§ What you will do
A verbatim copy of the lines from the one with "Lucía - Mail: [445,668,729,893]" through the final line below is required; print it and nothing else.

§ Provided records
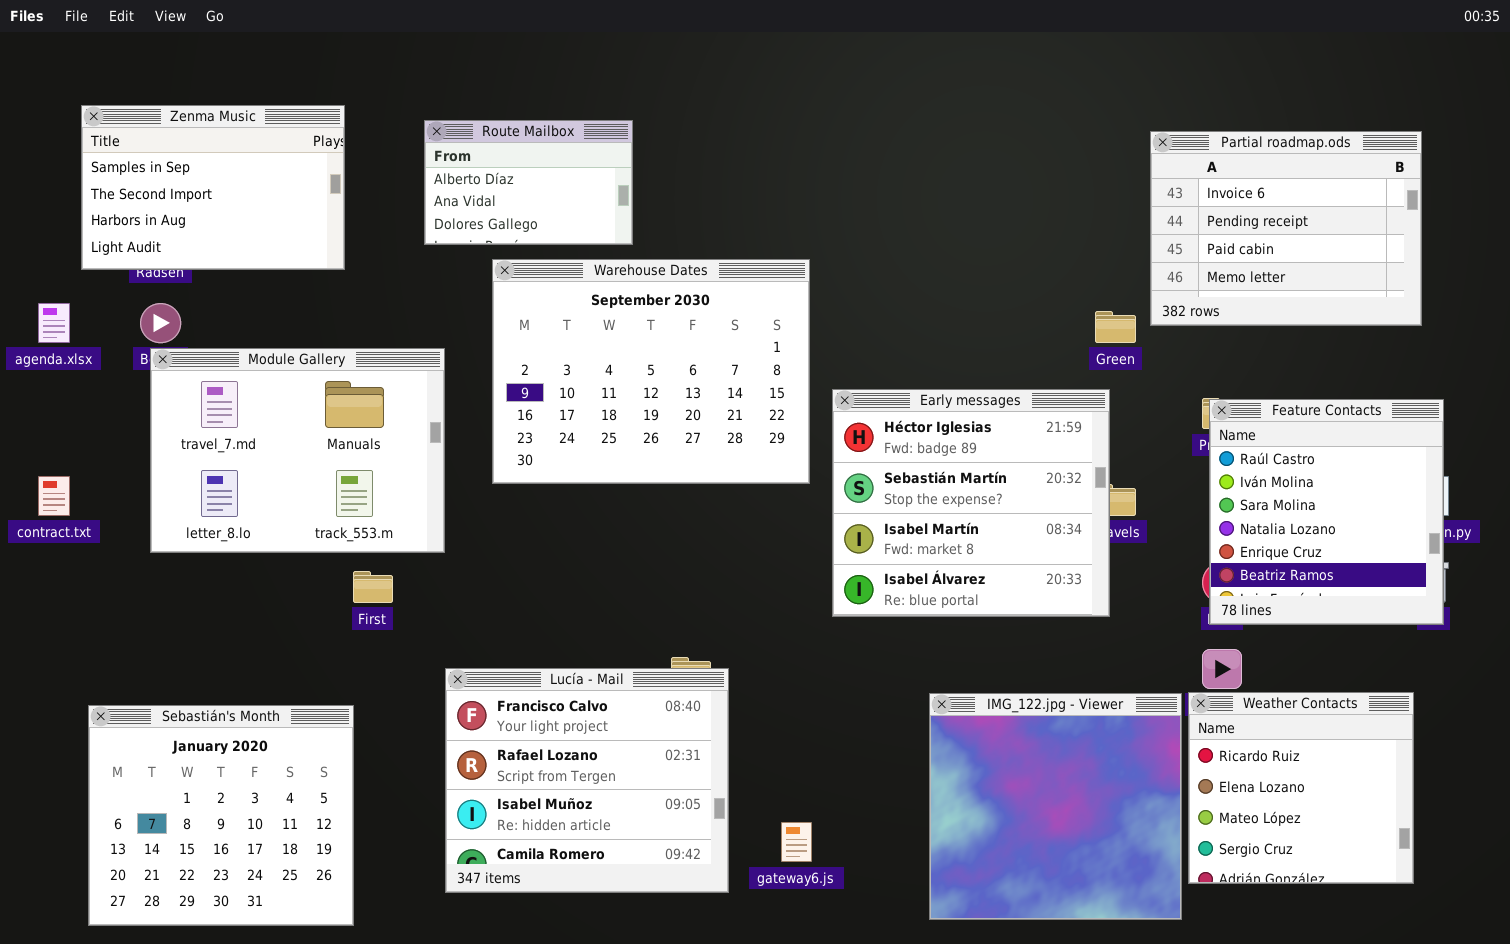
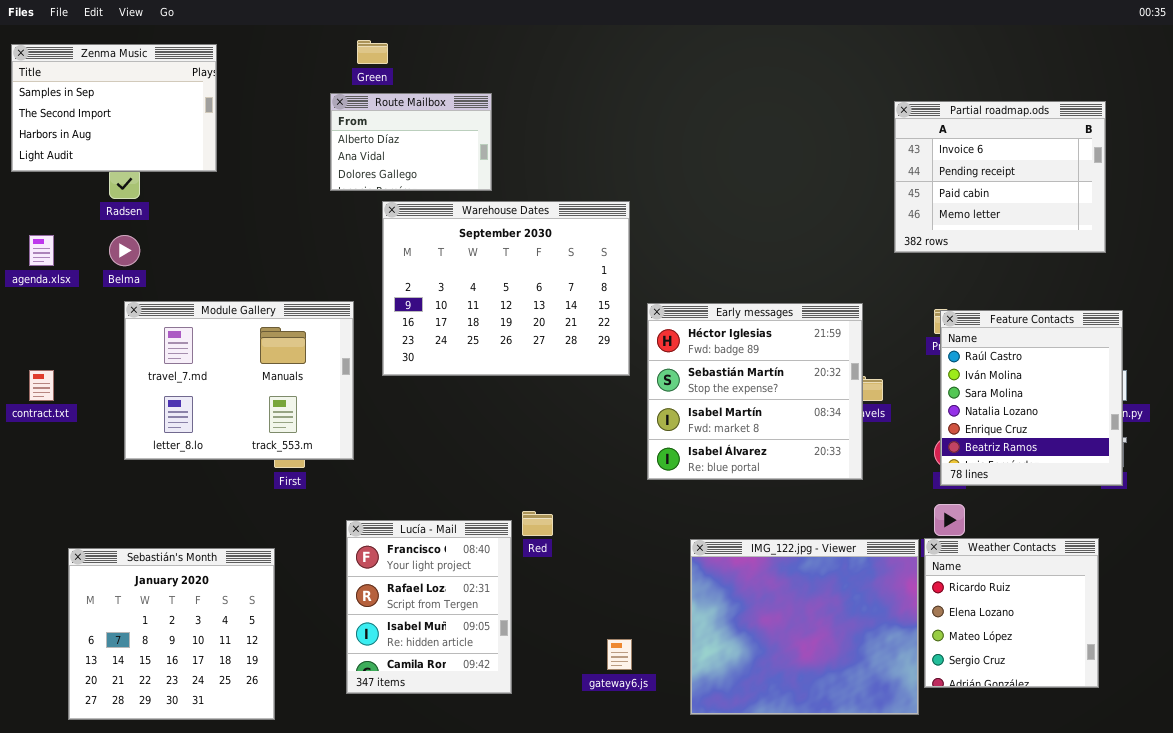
Zenma Music: [81,105,345,270] -> [11,44,217,172], moved
Green: [1095,311,1136,343] -> [357,40,388,64], moved
Module Gallery: [150,348,445,553] -> [124,301,354,460], moved
Lucía - Mail: [445,668,729,893] -> [346,520,512,694], resized
IMG_122.jpg - Viewer: [929,693,1182,920] -> [690,539,919,715], resized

§ Output for this exercise
Lucía - Mail: [445,668,729,893] -> [346,520,512,694], resized
IMG_122.jpg - Viewer: [929,693,1182,920] -> [690,539,919,715], resized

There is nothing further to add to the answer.